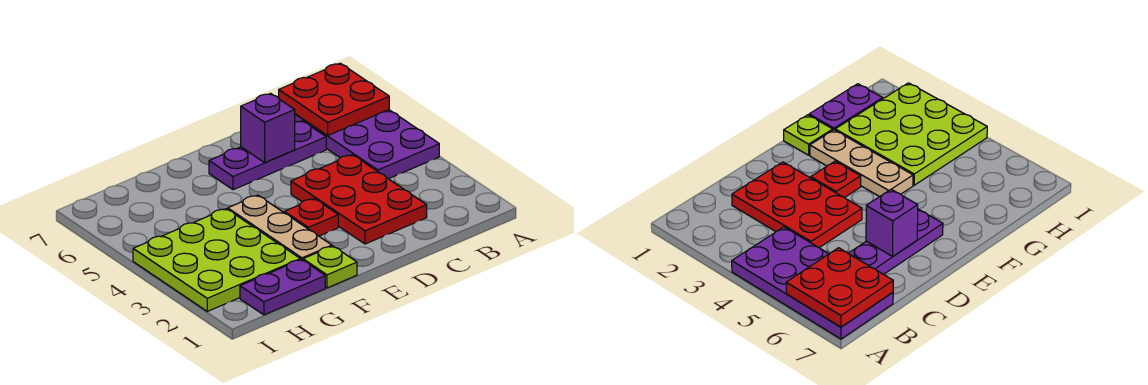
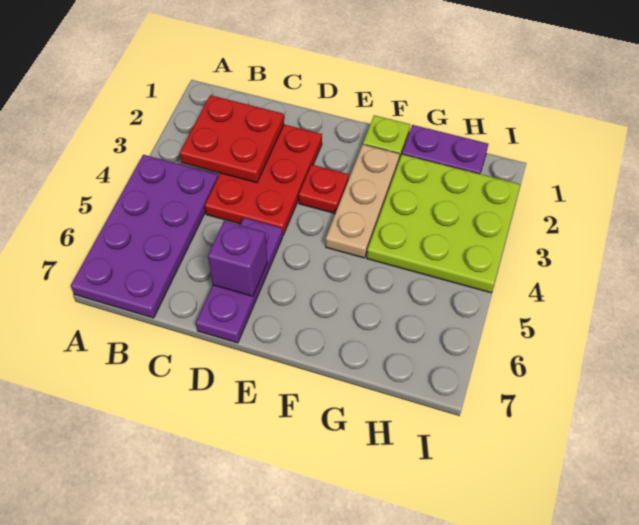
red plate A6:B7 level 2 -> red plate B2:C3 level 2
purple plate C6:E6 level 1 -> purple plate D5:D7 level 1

▬▬▬

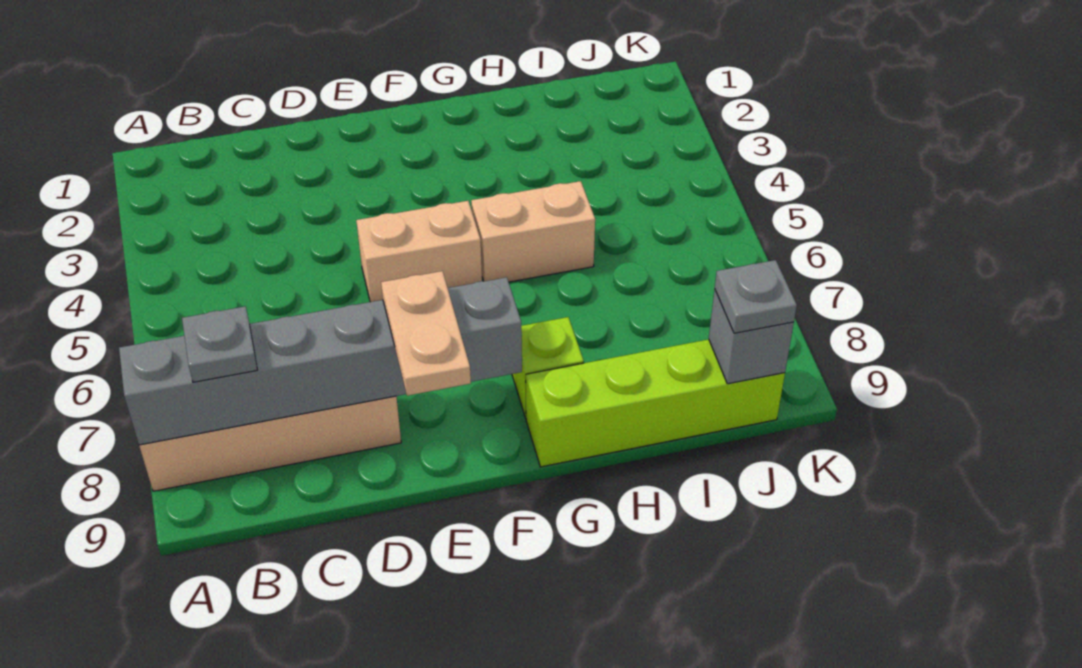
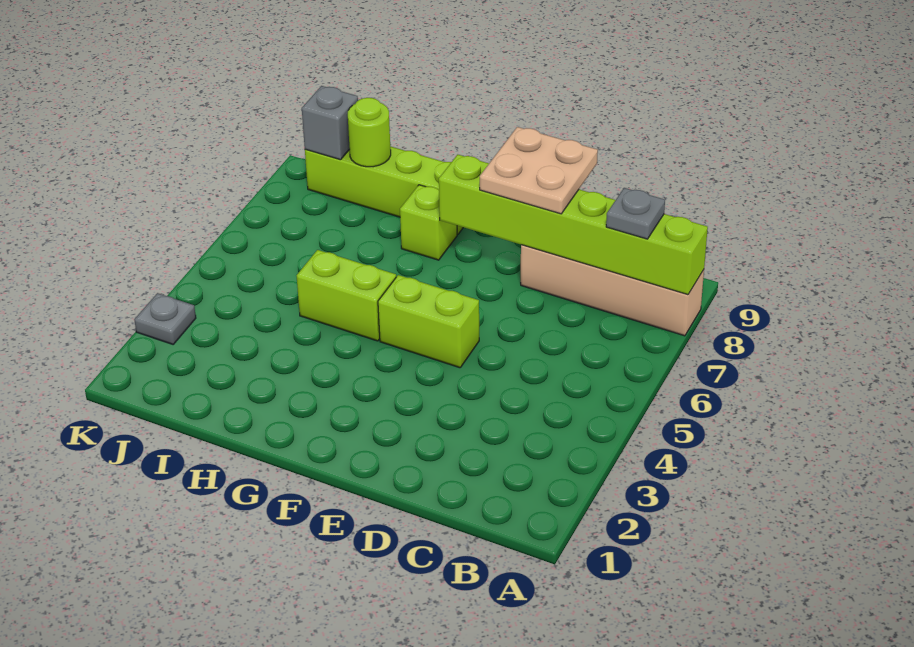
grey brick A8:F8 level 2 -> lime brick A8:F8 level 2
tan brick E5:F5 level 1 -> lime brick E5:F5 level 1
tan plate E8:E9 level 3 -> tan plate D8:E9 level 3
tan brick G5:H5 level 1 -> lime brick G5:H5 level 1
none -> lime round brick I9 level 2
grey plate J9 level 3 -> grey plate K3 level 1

▬▬▬

## Aim of the task
Of all the entries above, repeat only the lines from the line that has "red plate A6:B7" to the line that has "purple plate C6:E6", both lines included, exactly.

## Output for this exercise
red plate A6:B7 level 2 -> red plate B2:C3 level 2
purple plate C6:E6 level 1 -> purple plate D5:D7 level 1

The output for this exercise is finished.